_Exercise instructions:_ Please return the full listing word for word, leaving out any pictures.

_Excerpted records:_
⟨
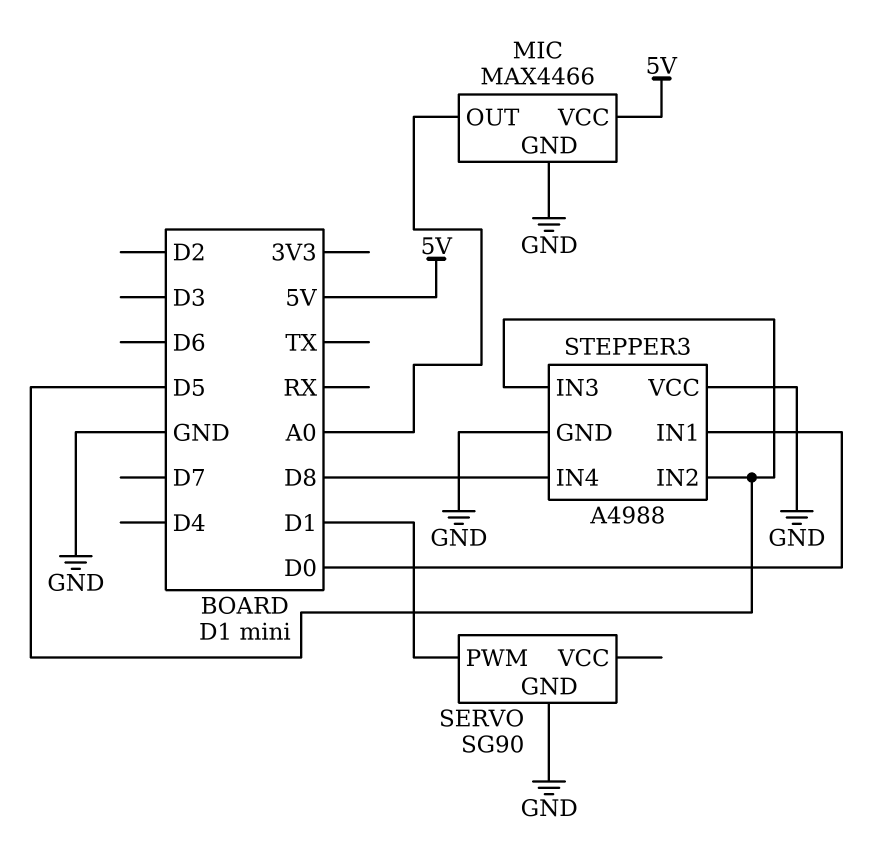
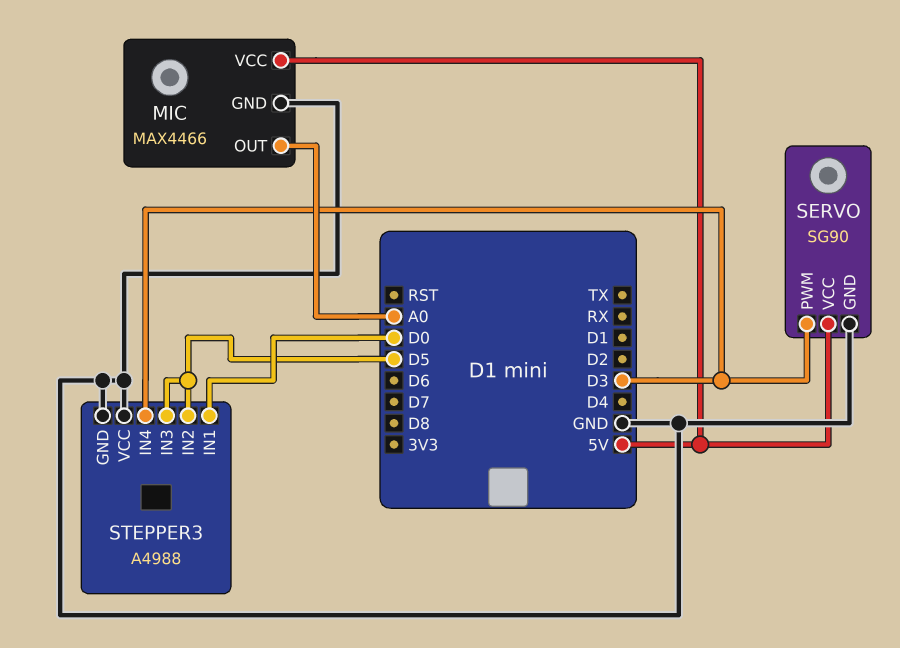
SERVO pin PWM: D1 -> D3
SERVO pin VCC: none -> 5V
STEPPER3 pin IN4: D8 -> D3

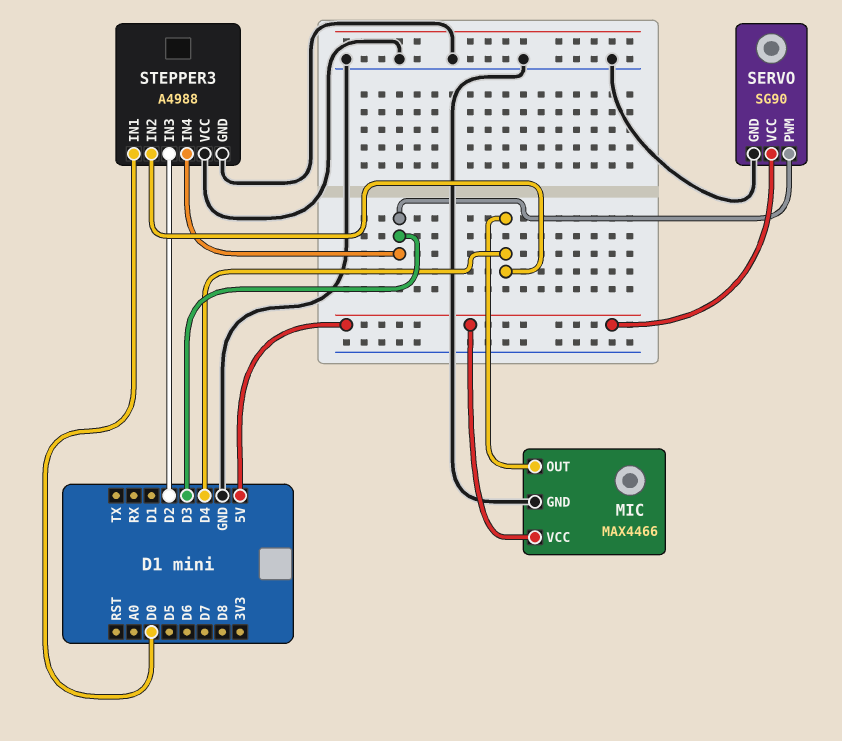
MIC pin OUT: A0 -> D4
STEPPER3 pin IN2: D5 -> D4
STEPPER3 pin IN3: D5 -> D2

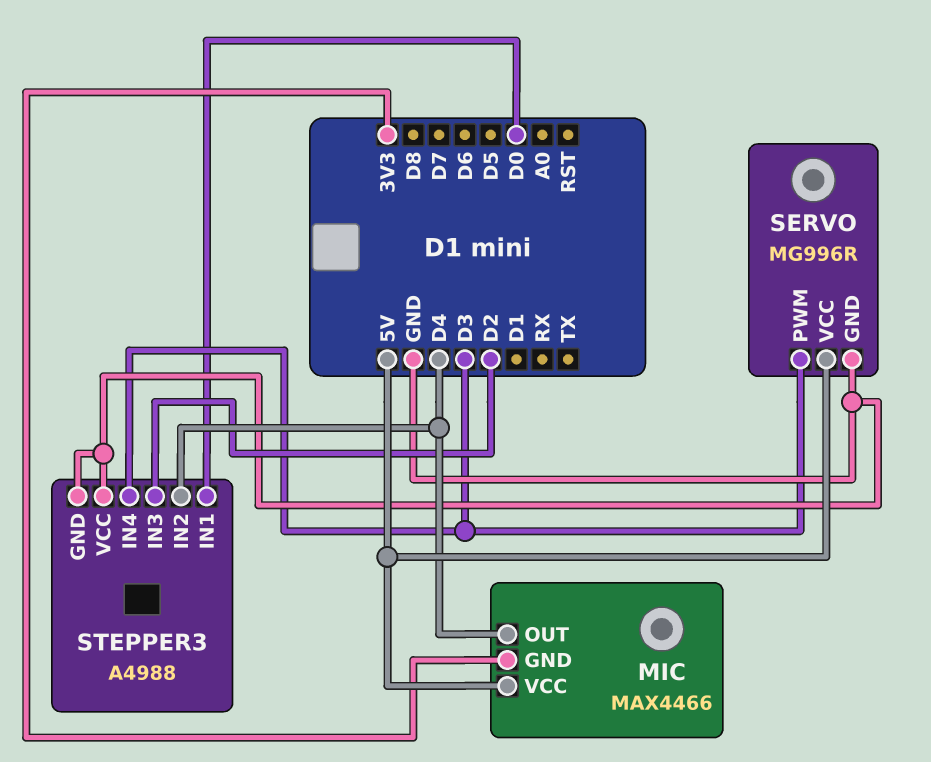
MIC pin GND: GND -> 3V3
SERVO: SG90 -> MG996R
⟩
_Reply to the task:_
SERVO pin PWM: D1 -> D3
SERVO pin VCC: none -> 5V
STEPPER3 pin IN4: D8 -> D3

MIC pin OUT: A0 -> D4
STEPPER3 pin IN2: D5 -> D4
STEPPER3 pin IN3: D5 -> D2

MIC pin GND: GND -> 3V3
SERVO: SG90 -> MG996R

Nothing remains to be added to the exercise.